◆ WORK REQUIRED ◆
Transcribe the records that follow, keeping every word as it stands.

◆ Edit difference data ◆

^^^^

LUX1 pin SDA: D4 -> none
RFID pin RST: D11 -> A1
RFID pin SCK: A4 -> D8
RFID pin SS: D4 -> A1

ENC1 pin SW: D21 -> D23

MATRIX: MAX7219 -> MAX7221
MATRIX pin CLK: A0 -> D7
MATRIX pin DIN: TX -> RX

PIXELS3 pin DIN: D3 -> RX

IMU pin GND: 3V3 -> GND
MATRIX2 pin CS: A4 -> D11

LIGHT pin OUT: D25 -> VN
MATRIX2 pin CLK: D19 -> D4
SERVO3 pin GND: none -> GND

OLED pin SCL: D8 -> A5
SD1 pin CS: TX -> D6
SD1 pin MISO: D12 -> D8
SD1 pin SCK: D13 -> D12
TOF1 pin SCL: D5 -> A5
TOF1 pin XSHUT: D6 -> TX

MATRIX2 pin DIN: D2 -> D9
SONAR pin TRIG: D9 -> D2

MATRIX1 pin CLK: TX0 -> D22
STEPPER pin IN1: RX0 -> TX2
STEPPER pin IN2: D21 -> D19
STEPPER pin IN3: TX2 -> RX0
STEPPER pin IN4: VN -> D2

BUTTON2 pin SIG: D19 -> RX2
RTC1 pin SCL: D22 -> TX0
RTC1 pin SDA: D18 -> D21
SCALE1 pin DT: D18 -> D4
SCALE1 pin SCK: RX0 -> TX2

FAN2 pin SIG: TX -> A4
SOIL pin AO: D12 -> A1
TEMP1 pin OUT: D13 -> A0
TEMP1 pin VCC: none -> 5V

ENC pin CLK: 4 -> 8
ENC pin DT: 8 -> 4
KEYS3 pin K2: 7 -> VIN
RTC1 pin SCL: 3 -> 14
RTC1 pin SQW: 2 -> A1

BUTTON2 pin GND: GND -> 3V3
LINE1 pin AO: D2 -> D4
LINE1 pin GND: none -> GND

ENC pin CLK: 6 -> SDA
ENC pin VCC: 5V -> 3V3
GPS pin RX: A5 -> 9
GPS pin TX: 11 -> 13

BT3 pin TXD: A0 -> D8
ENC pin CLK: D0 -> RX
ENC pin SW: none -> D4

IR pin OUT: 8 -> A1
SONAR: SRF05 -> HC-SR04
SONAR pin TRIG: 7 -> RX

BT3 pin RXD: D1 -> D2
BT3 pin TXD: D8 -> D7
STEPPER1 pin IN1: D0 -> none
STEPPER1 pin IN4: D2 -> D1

^^^^

◆ RESPONSE BELOW ◆
LUX1 pin SDA: D4 -> none
RFID pin RST: D11 -> A1
RFID pin SCK: A4 -> D8
RFID pin SS: D4 -> A1

ENC1 pin SW: D21 -> D23

MATRIX: MAX7219 -> MAX7221
MATRIX pin CLK: A0 -> D7
MATRIX pin DIN: TX -> RX

PIXELS3 pin DIN: D3 -> RX

IMU pin GND: 3V3 -> GND
MATRIX2 pin CS: A4 -> D11

LIGHT pin OUT: D25 -> VN
MATRIX2 pin CLK: D19 -> D4
SERVO3 pin GND: none -> GND

OLED pin SCL: D8 -> A5
SD1 pin CS: TX -> D6
SD1 pin MISO: D12 -> D8
SD1 pin SCK: D13 -> D12
TOF1 pin SCL: D5 -> A5
TOF1 pin XSHUT: D6 -> TX

MATRIX2 pin DIN: D2 -> D9
SONAR pin TRIG: D9 -> D2

MATRIX1 pin CLK: TX0 -> D22
STEPPER pin IN1: RX0 -> TX2
STEPPER pin IN2: D21 -> D19
STEPPER pin IN3: TX2 -> RX0
STEPPER pin IN4: VN -> D2

BUTTON2 pin SIG: D19 -> RX2
RTC1 pin SCL: D22 -> TX0
RTC1 pin SDA: D18 -> D21
SCALE1 pin DT: D18 -> D4
SCALE1 pin SCK: RX0 -> TX2

FAN2 pin SIG: TX -> A4
SOIL pin AO: D12 -> A1
TEMP1 pin OUT: D13 -> A0
TEMP1 pin VCC: none -> 5V

ENC pin CLK: 4 -> 8
ENC pin DT: 8 -> 4
KEYS3 pin K2: 7 -> VIN
RTC1 pin SCL: 3 -> 14
RTC1 pin SQW: 2 -> A1

BUTTON2 pin GND: GND -> 3V3
LINE1 pin AO: D2 -> D4
LINE1 pin GND: none -> GND

ENC pin CLK: 6 -> SDA
ENC pin VCC: 5V -> 3V3
GPS pin RX: A5 -> 9
GPS pin TX: 11 -> 13

BT3 pin TXD: A0 -> D8
ENC pin CLK: D0 -> RX
ENC pin SW: none -> D4

IR pin OUT: 8 -> A1
SONAR: SRF05 -> HC-SR04
SONAR pin TRIG: 7 -> RX

BT3 pin RXD: D1 -> D2
BT3 pin TXD: D8 -> D7
STEPPER1 pin IN1: D0 -> none
STEPPER1 pin IN4: D2 -> D1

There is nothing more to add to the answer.